▶ **TO-DO ITEM**:
With the records as your source, report how many lines contain "tile". Add no other words.
*** Opening of AVAILABLE DATA ***
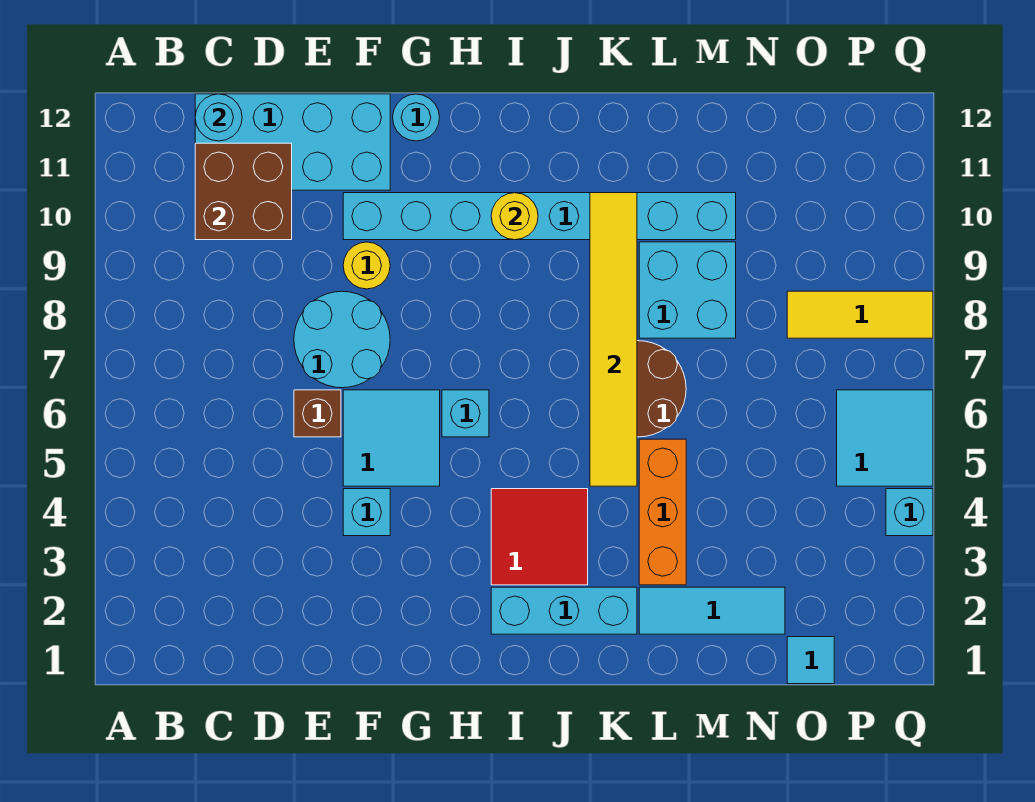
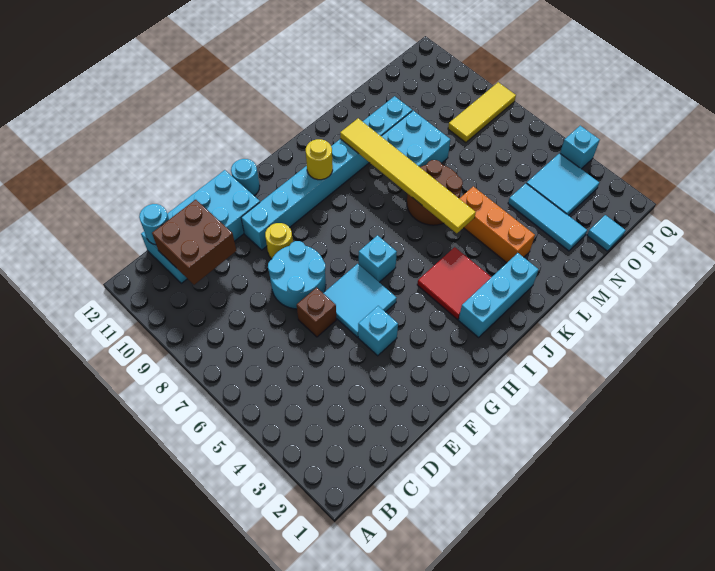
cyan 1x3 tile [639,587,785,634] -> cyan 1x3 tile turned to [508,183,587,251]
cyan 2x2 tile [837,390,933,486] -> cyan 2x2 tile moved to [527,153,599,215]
*** Close of AVAILABLE DATA ***
*** Opening of AVAILABLE DATA ***
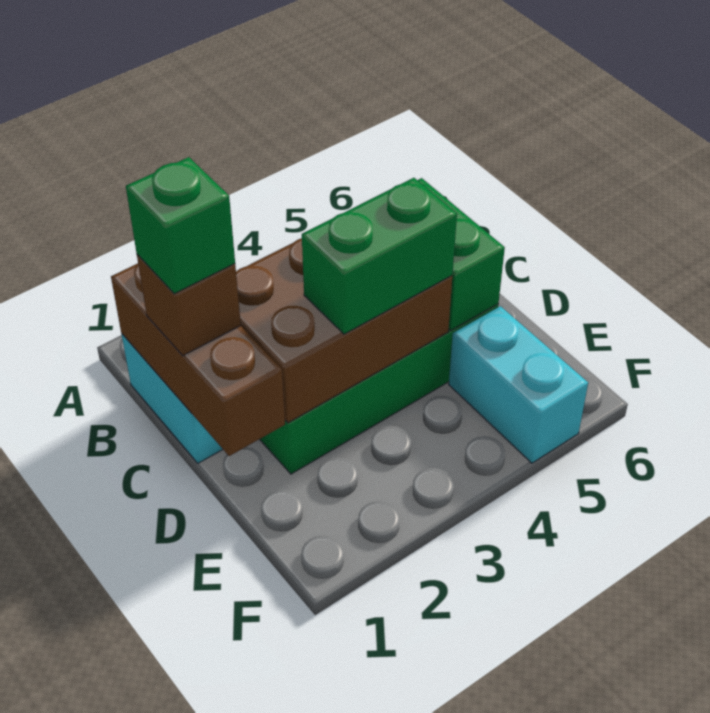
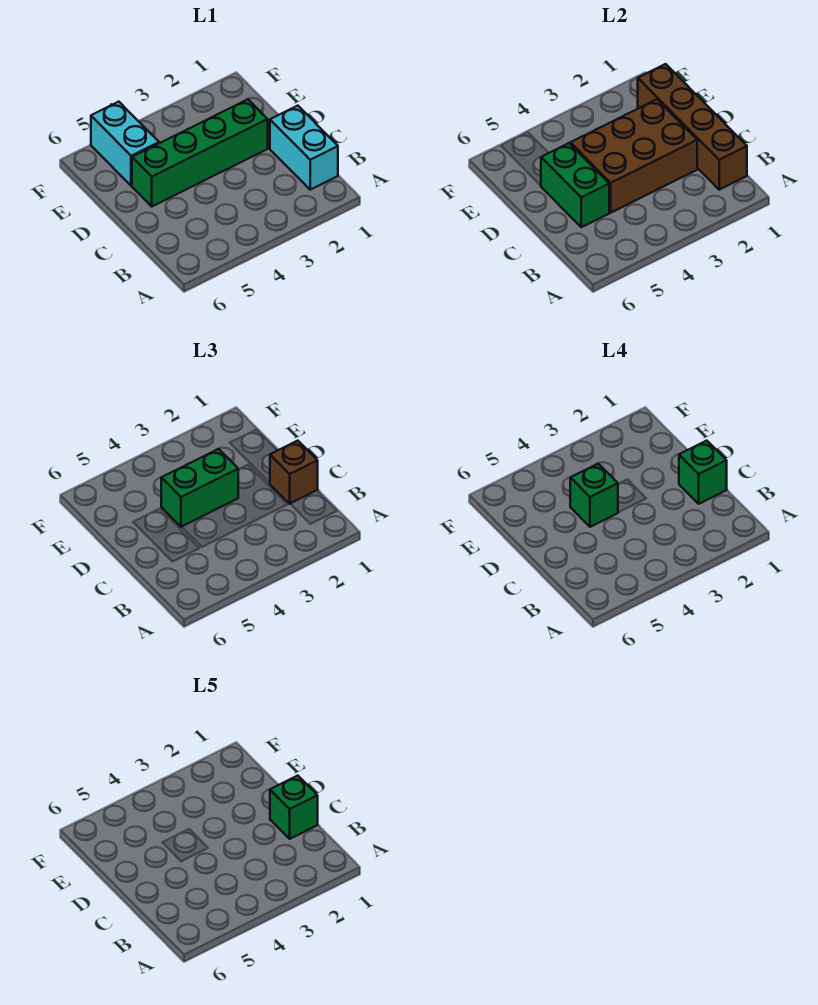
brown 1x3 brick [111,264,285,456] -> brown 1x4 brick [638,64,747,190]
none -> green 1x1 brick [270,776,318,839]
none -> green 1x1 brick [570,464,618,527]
*** Close of AVAILABLE DATA ***
▶ **ANSWER BELOW**:
2